The problem
Beginning at the line containing "pink line: (75, 130) -> (26, 185), moved", give again every line through the end of the data, unchanged and with both ends included. Drop any pictures.

(Stepwise shape edit descriptions)
○ ○ ○ ○ ○
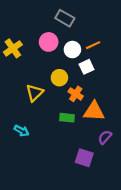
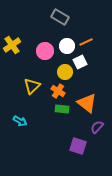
pink circle: (49, 42) -> (45, 51), moved
yellow circle: (59, 78) -> (65, 72), moved
orange cross: (76, 94) -> (58, 91), moved
orange triangle: (94, 111) -> (87, 103), turned 35

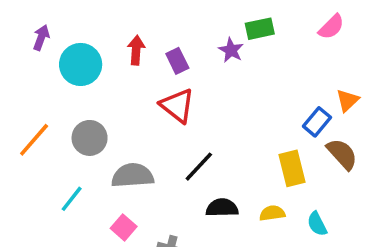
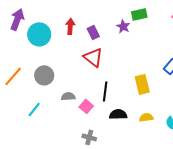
purple arrow: (41, 38) -> (17, 19), size x1.5
black line: (199, 167) -> (105, 91), turned -36
yellow rectangle: (292, 168) -> (142, 84), moved
gray semicircle: (133, 176) -> (68, 96), size x0.6
pink square: (124, 227) -> (86, 106), moved

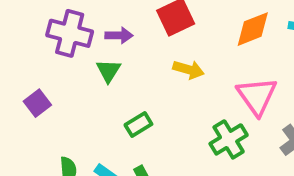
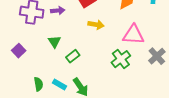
green triangle: (109, 71) -> (54, 42), moved
pink triangle: (257, 96) -> (133, 35), turned -45

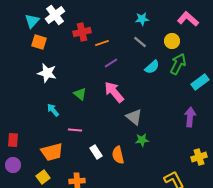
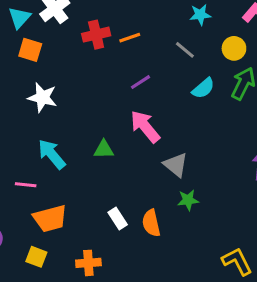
cyan star: (142, 19) -> (200, 15), moved
orange line: (102, 43) -> (130, 38), moved
green triangle: (80, 94) -> (104, 150), moved, turned -40
cyan arrow: (53, 110) -> (52, 154), size x1.5
pink line: (75, 130) -> (26, 185), moved
yellow square: (43, 177) -> (36, 257), turned -32

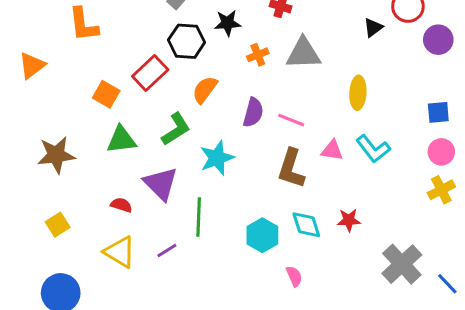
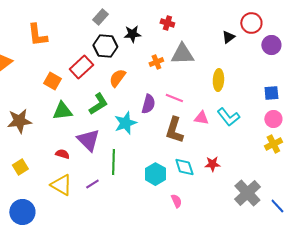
orange cross: (258, 55) -> (156, 62), moved
purple semicircle: (253, 112) -> (148, 104), moved

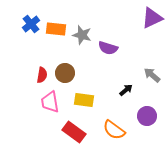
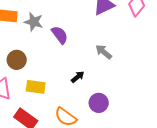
purple semicircle: (108, 48) -> (60, 35), turned -144
gray arrow: (152, 75) -> (104, 52), moved

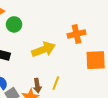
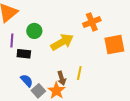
green circle: (14, 24) -> (34, 31), moved

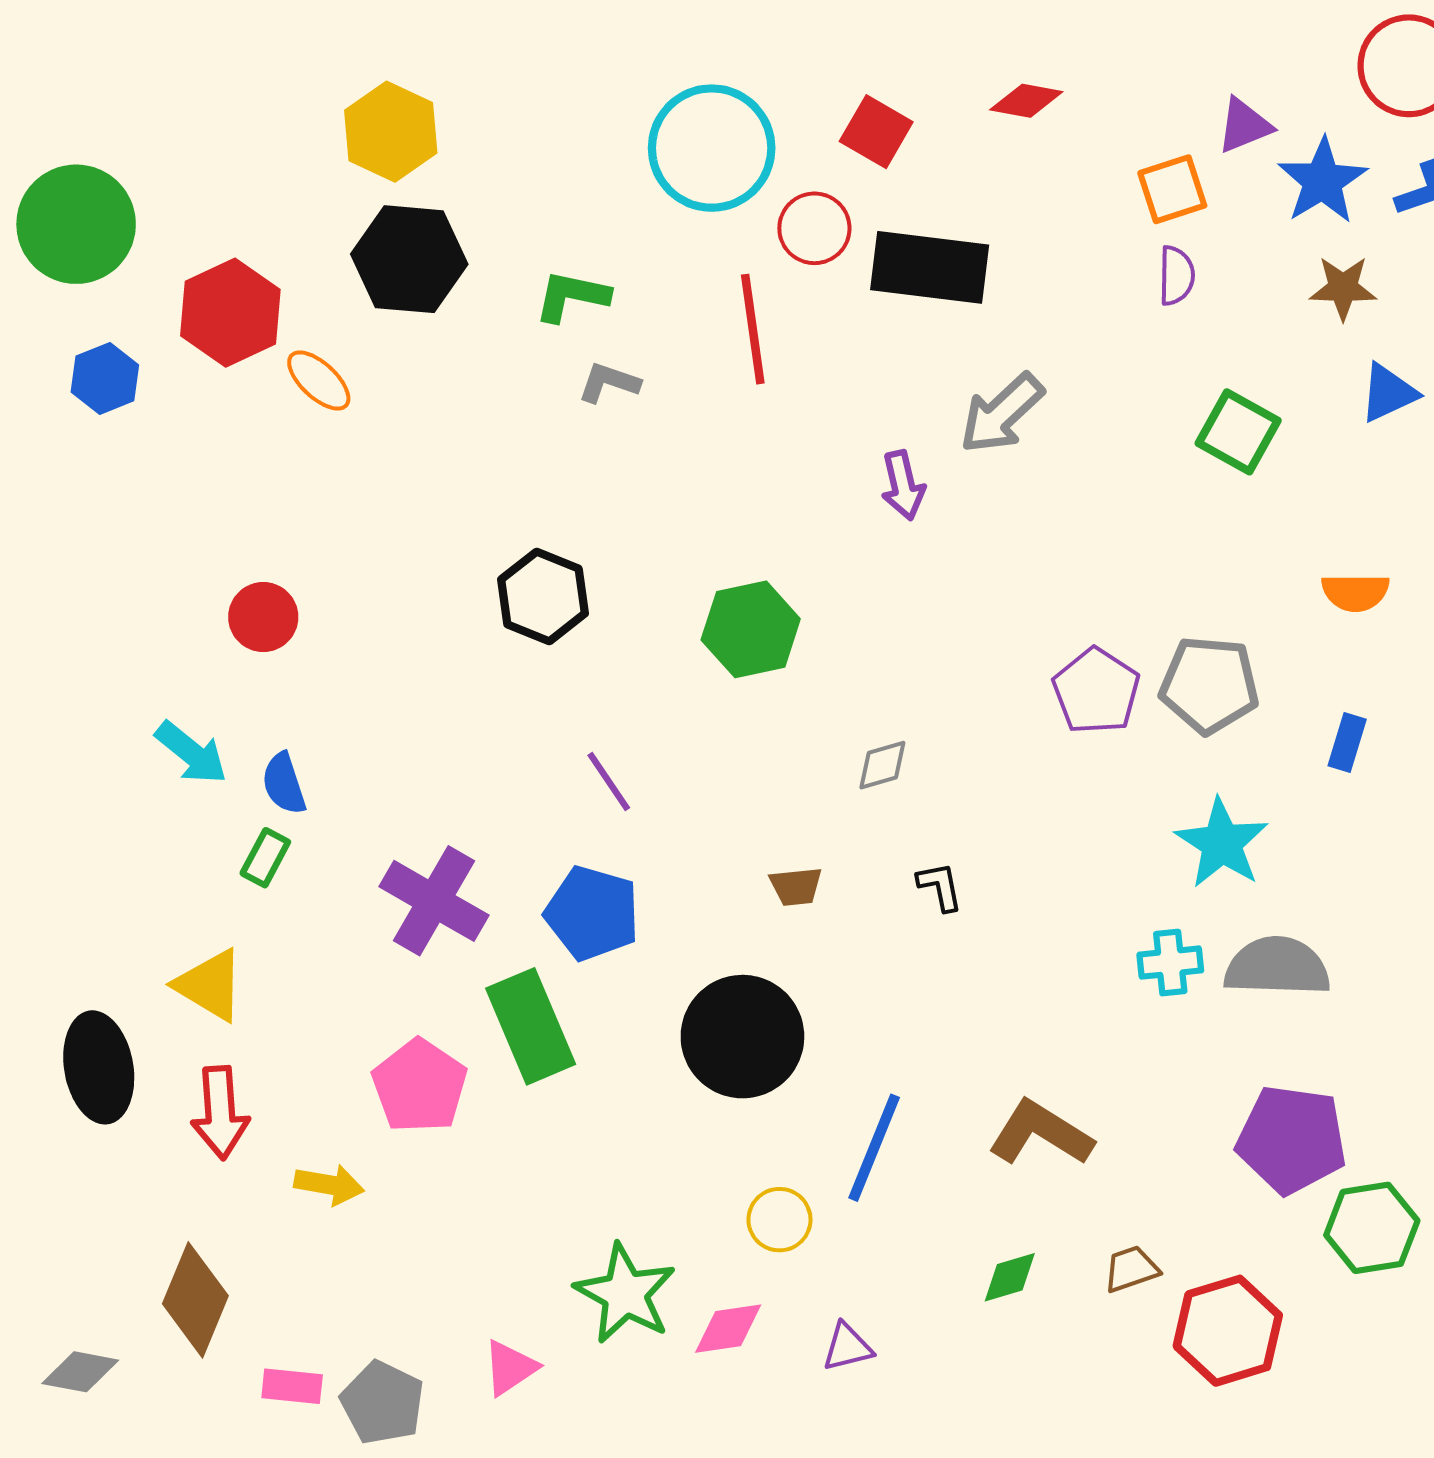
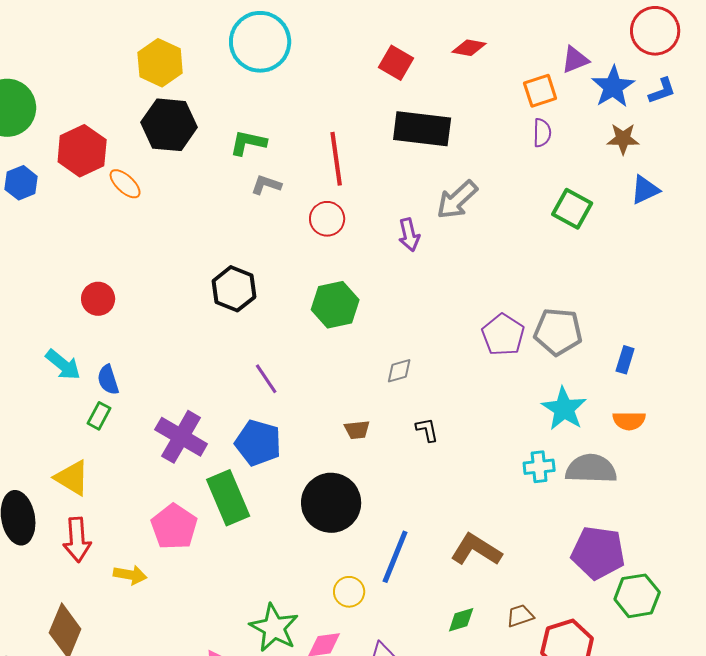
cyan circle: (712, 148) -> (260, 42), moved
red circle: (814, 228) -> (327, 219), moved
orange semicircle: (1355, 592) -> (629, 421), moved

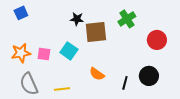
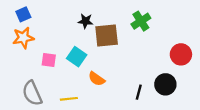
red circle: (157, 40) -> (181, 54), moved
orange star: (21, 53) -> (23, 38), moved
orange semicircle: (97, 74) -> (97, 79), moved

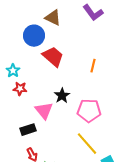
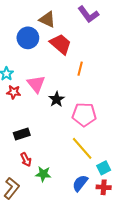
red trapezoid: (53, 57) -> (61, 44), moved
orange line: (93, 66) -> (80, 69), moved
pink triangle: (44, 111) -> (36, 84), moved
○ ○ ○ ○ ○
Response below
pink line: (75, 130) -> (26, 185), moved
yellow square: (43, 177) -> (36, 257), turned -32

orange cross: (258, 55) -> (156, 62), moved
purple semicircle: (253, 112) -> (148, 104), moved

purple semicircle: (108, 48) -> (60, 35), turned -144
gray arrow: (152, 75) -> (104, 52), moved

green circle: (14, 24) -> (34, 31), moved

cyan circle: (712, 148) -> (260, 42), moved
red circle: (814, 228) -> (327, 219), moved
orange semicircle: (1355, 592) -> (629, 421), moved

red circle: (157, 40) -> (181, 54), moved
orange star: (21, 53) -> (23, 38), moved
orange semicircle: (97, 74) -> (97, 79), moved

red trapezoid: (53, 57) -> (61, 44), moved
orange line: (93, 66) -> (80, 69), moved
pink triangle: (44, 111) -> (36, 84), moved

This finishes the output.